# Your objective
For every record that follows, transcribe the text exactly and leave any image out.

# Available records

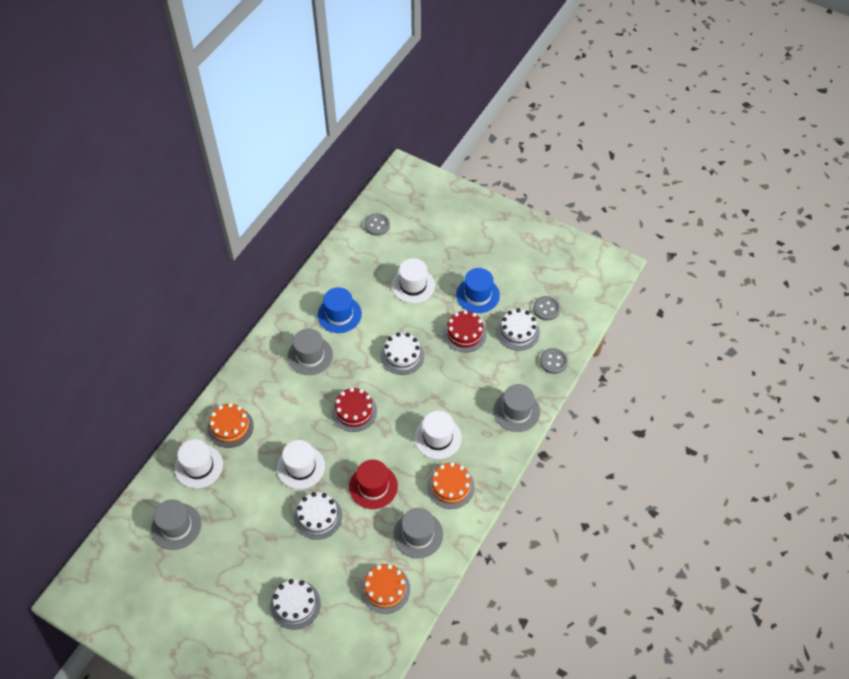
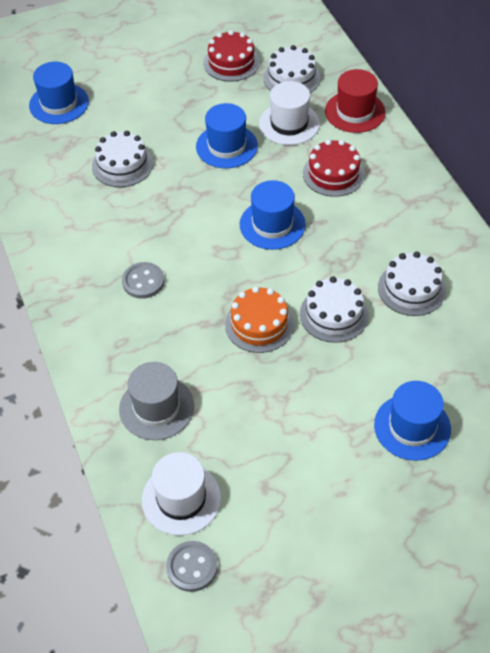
blue hat: 2 -> 4
grey button: 3 -> 2
grey hat: 4 -> 1
orange cake: 3 -> 1
white hat: 4 -> 2

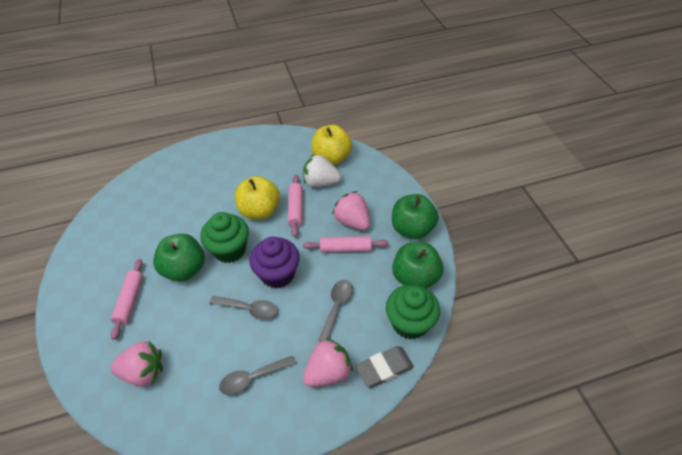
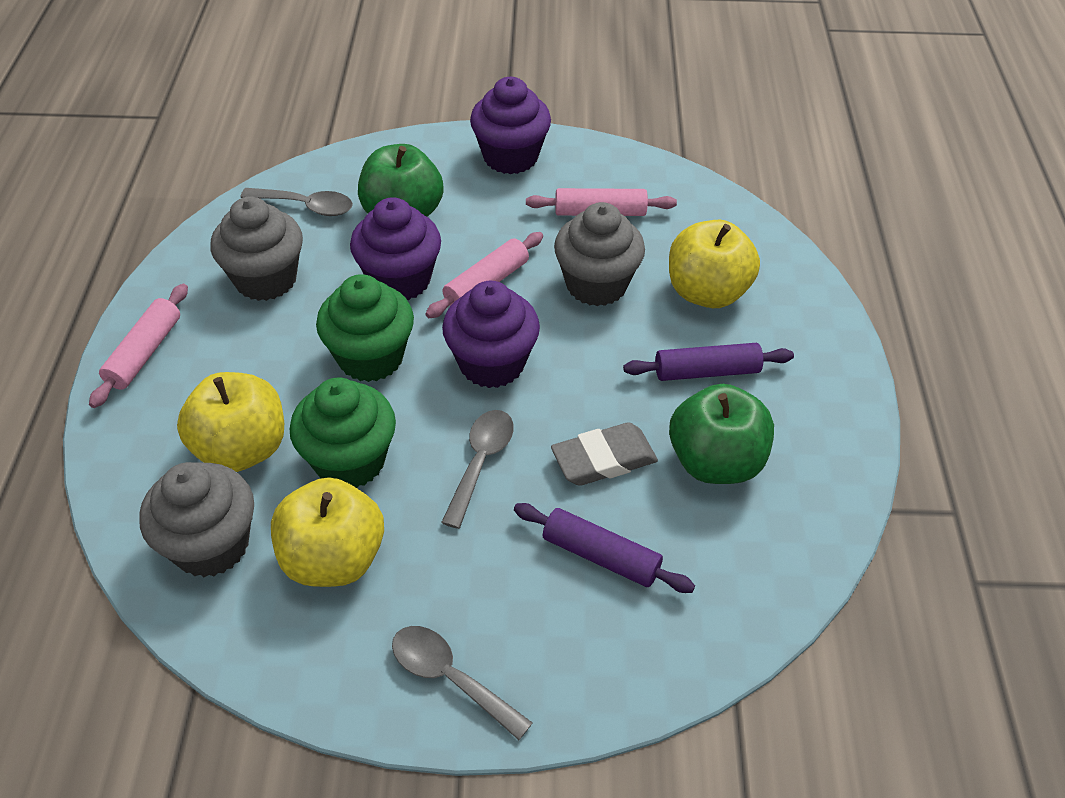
green apple: 3 -> 2
grey cupcake: 0 -> 3
pink strawberry: 3 -> 0
purple cupcake: 1 -> 3
purple rolling pin: 0 -> 2
white strawberry: 1 -> 0
yellow apple: 2 -> 3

# Solution
blue hat: 2 -> 4
grey button: 3 -> 2
grey hat: 4 -> 1
orange cake: 3 -> 1
white hat: 4 -> 2

green apple: 3 -> 2
grey cupcake: 0 -> 3
pink strawberry: 3 -> 0
purple cupcake: 1 -> 3
purple rolling pin: 0 -> 2
white strawberry: 1 -> 0
yellow apple: 2 -> 3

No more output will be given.